╭─ Raw data

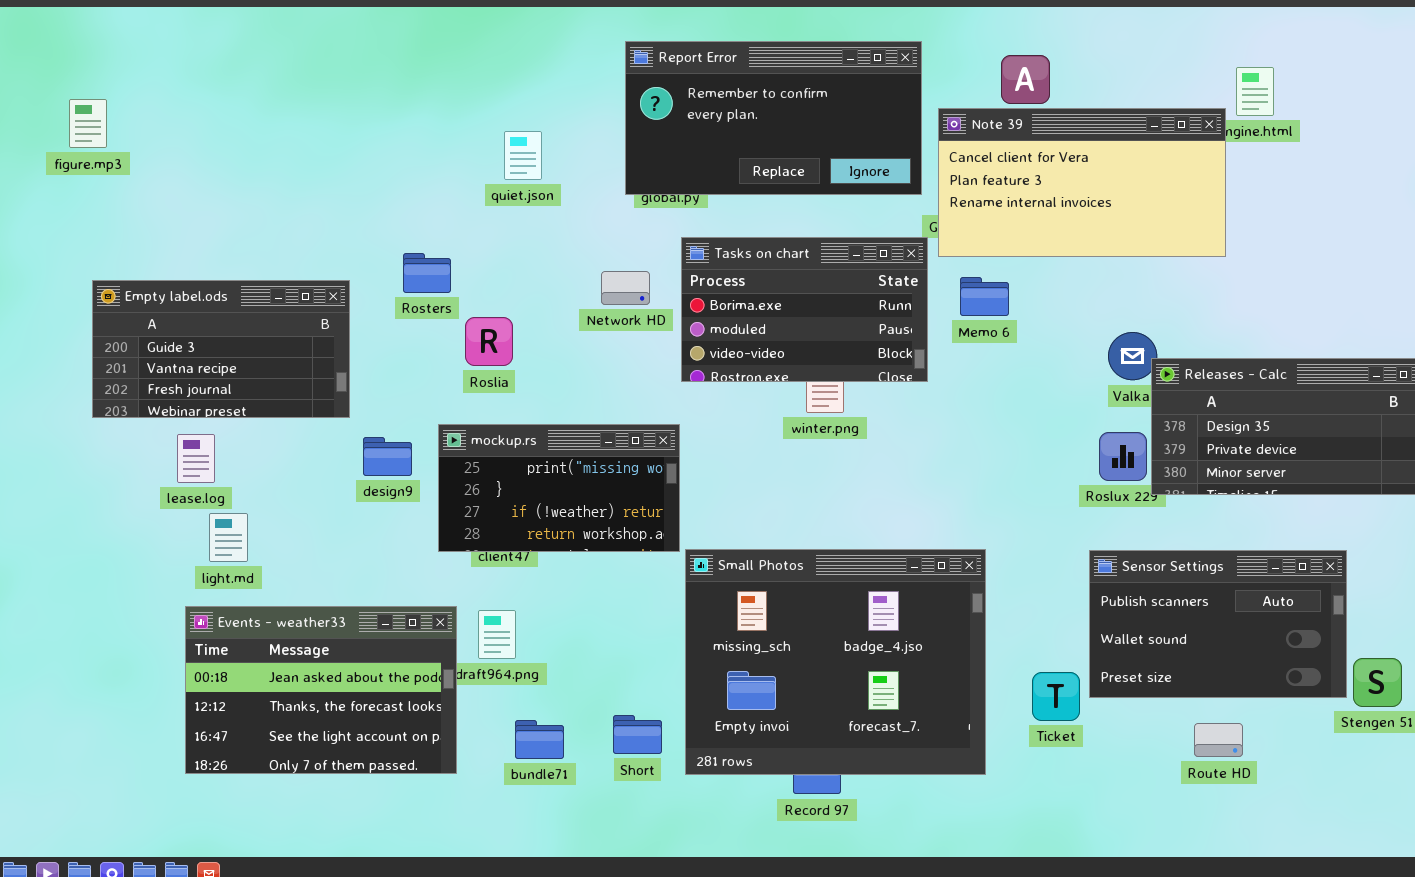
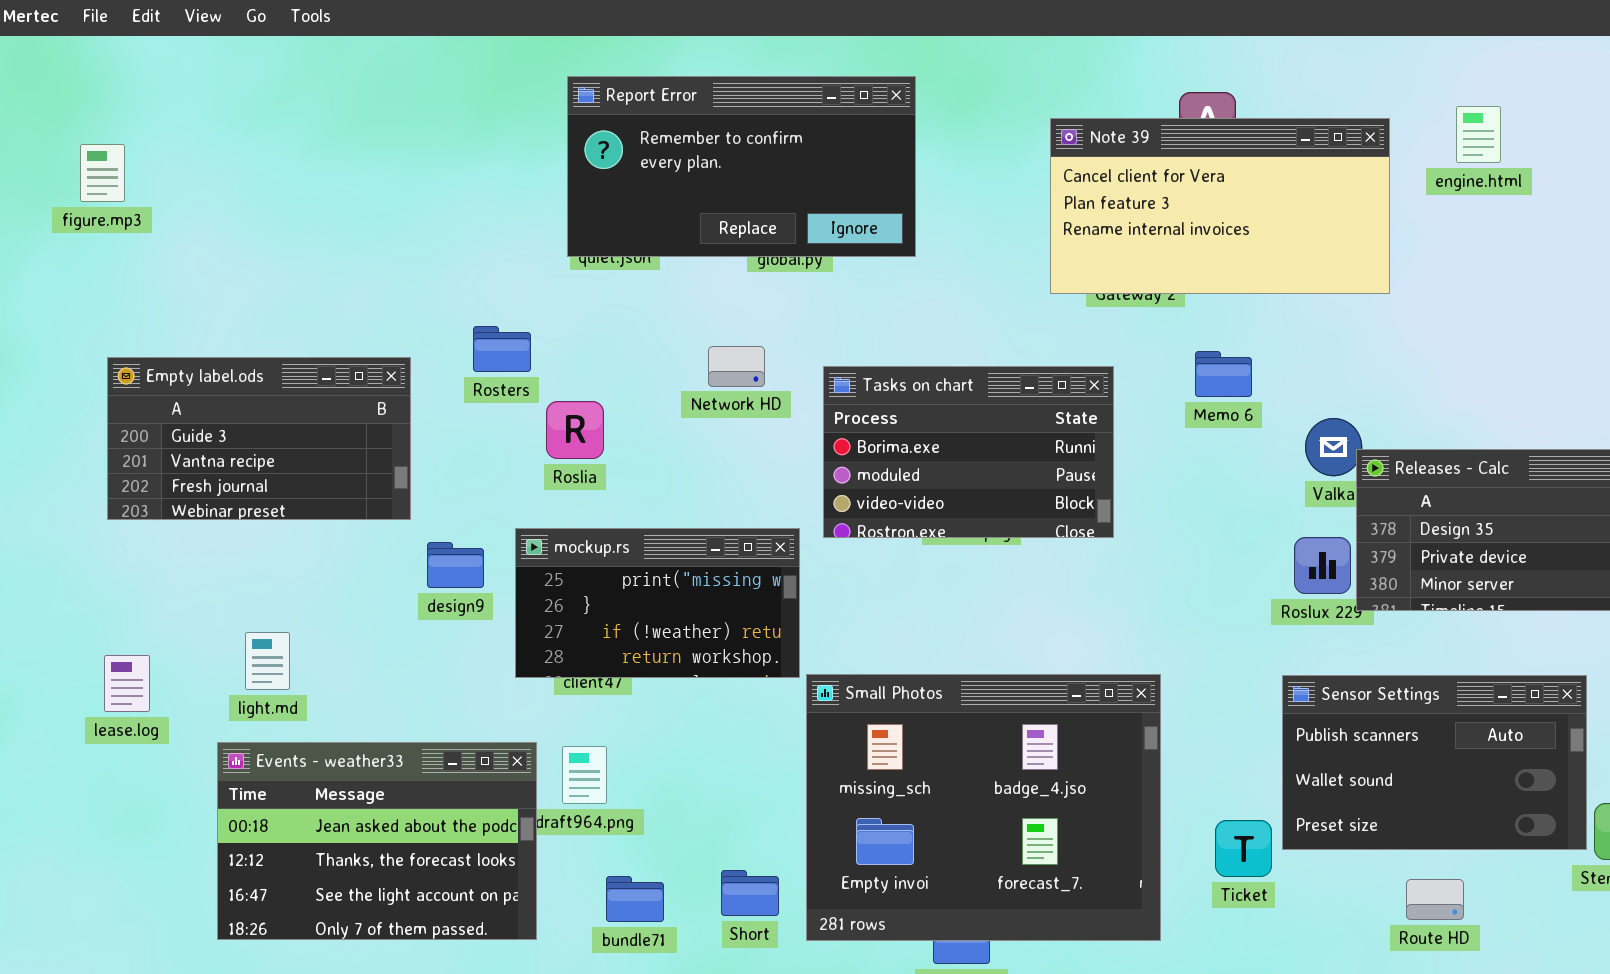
Report Error: [625,41,922,195] -> [567,76,916,257], moved
Note 39: [938,108,1226,257] -> [1050,118,1390,294], moved
Tasks on chart: [681,237,928,382] -> [823,366,1114,538], moved
Memo 6: [960,277,1009,316] -> [1195,351,1252,397], moved
lease.log: [177,434,215,483] -> [104,655,150,712], moved

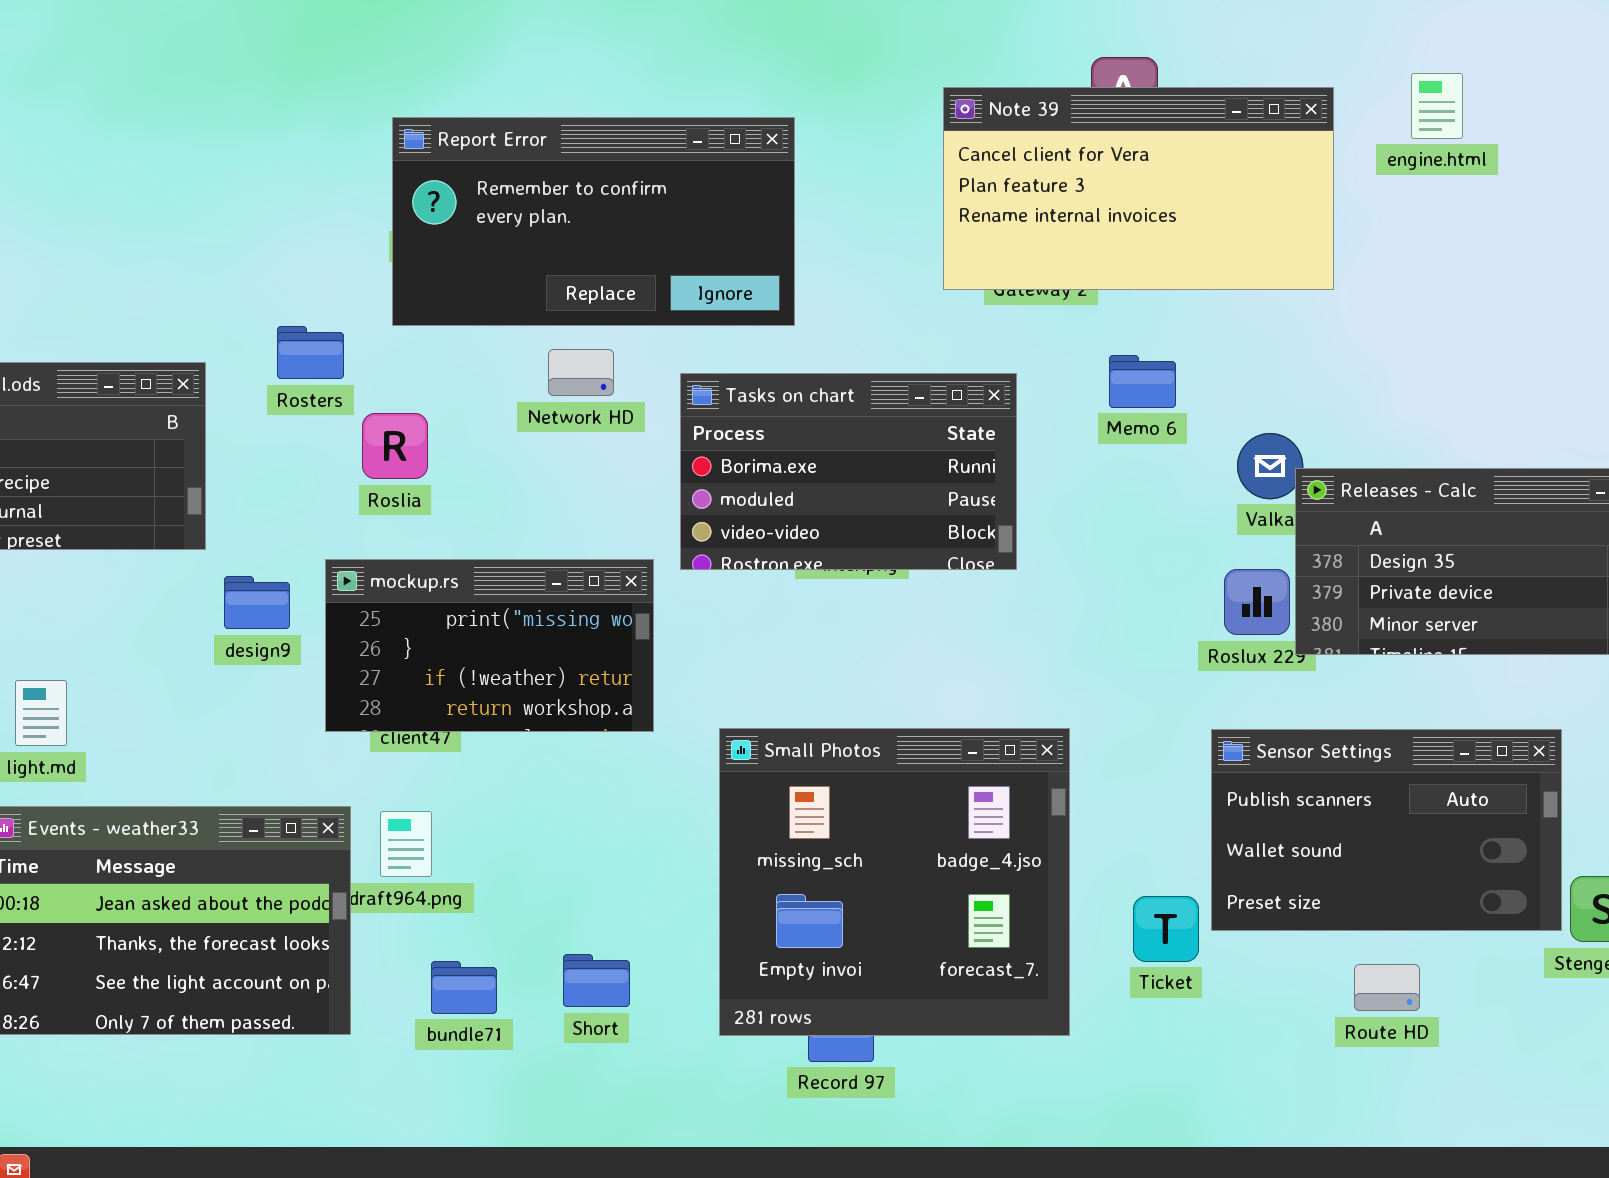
Report Error: [567,76,916,257] -> [392,117,795,326], moved
Small Photos: [806,674,1161,941] -> [719,728,1070,1036], resized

╰─

> [Work to complete] Repeat the material above in full and exactly, omitting the pictures.

> [Result of this exercise]
Report Error: [625,41,922,195] -> [567,76,916,257], moved
Note 39: [938,108,1226,257] -> [1050,118,1390,294], moved
Tasks on chart: [681,237,928,382] -> [823,366,1114,538], moved
Memo 6: [960,277,1009,316] -> [1195,351,1252,397], moved
lease.log: [177,434,215,483] -> [104,655,150,712], moved

Report Error: [567,76,916,257] -> [392,117,795,326], moved
Small Photos: [806,674,1161,941] -> [719,728,1070,1036], resized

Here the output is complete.